* _Directions_
Only the lines from the one bearing "red teddy bear" through the end of the entries should be output, exactly as they stand, and pictures should be skipped.

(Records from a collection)

[Start of Attachment]

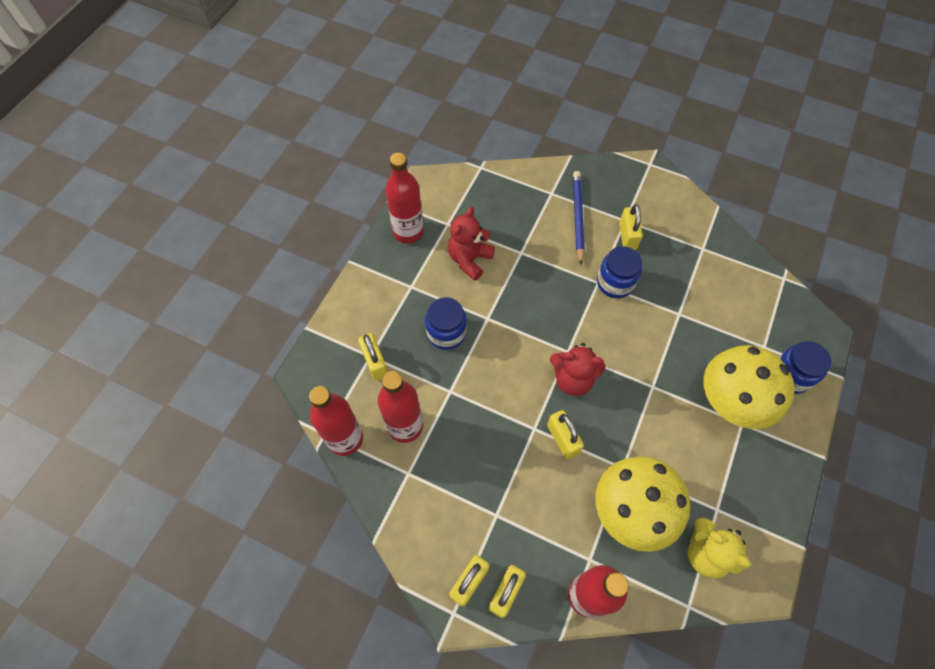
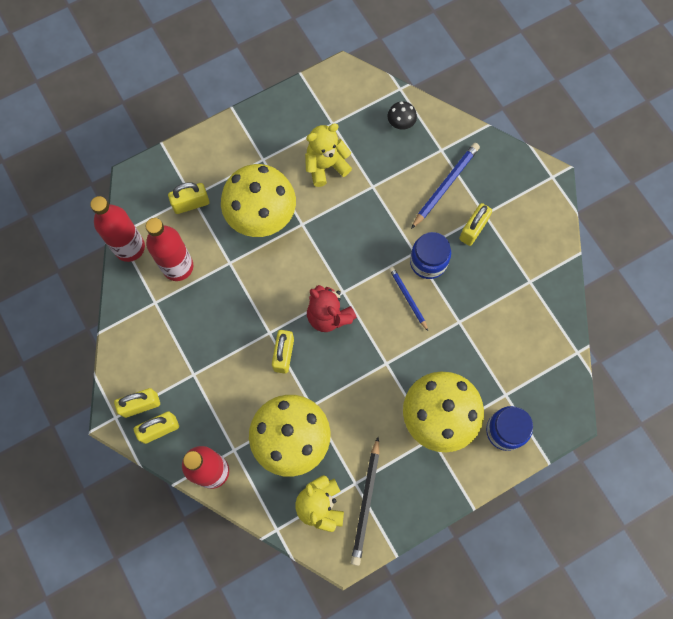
camera: 35 degrees right, 10 degrees up
yellow padlock [358,333,388,381] -> yellow padlock turned 60 degrees clockwise [168,182,209,214]
red bottle [385,153,424,244] -> none
blue jar [425,297,467,350] -> yellow mushroom [221,164,296,237]
red teddy bear [448,207,495,281] -> yellow teddy bear [305,123,352,187]
none -> black pencil [351,437,380,566]
none -> black mushroom [388,101,417,130]
none -> blue pencil [389,267,428,331]

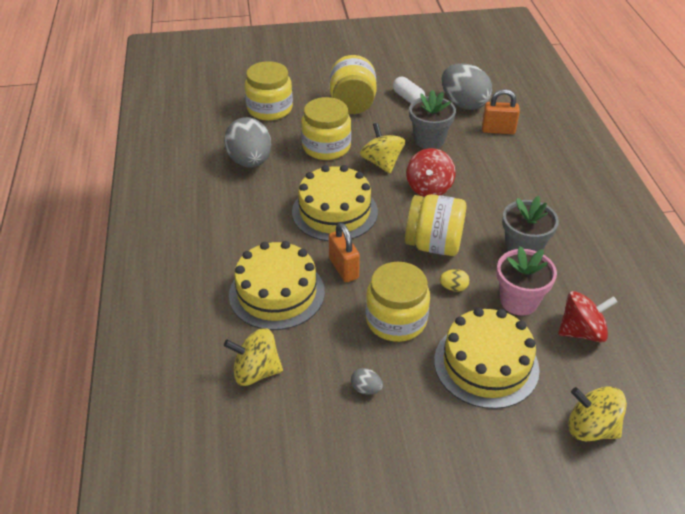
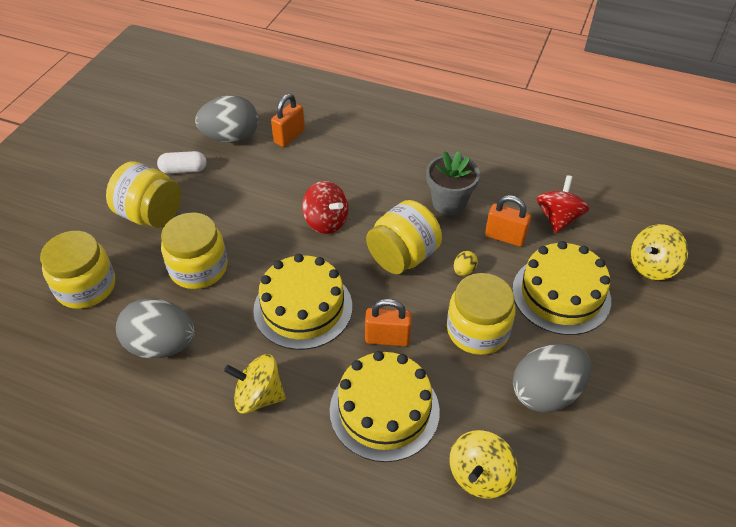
camera: 60 degrees left, 5 degrees up
grey egg [351,368,383,395] -> grey egg [513,344,592,413], size x2.42
yellow spinning top [360,123,405,174] -> yellow spinning top moved to [224,354,286,414]
grey flower pot [409,90,456,149] -> none
pink flower pot [497,246,557,316] -> orange padlock [485,195,531,247]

[End of Attachment]

* _Result of the exercise_
red teddy bear [448,207,495,281] -> yellow teddy bear [305,123,352,187]
none -> black pencil [351,437,380,566]
none -> black mushroom [388,101,417,130]
none -> blue pencil [389,267,428,331]

camera: 60 degrees left, 5 degrees up
grey egg [351,368,383,395] -> grey egg [513,344,592,413], size x2.42
yellow spinning top [360,123,405,174] -> yellow spinning top moved to [224,354,286,414]
grey flower pot [409,90,456,149] -> none
pink flower pot [497,246,557,316] -> orange padlock [485,195,531,247]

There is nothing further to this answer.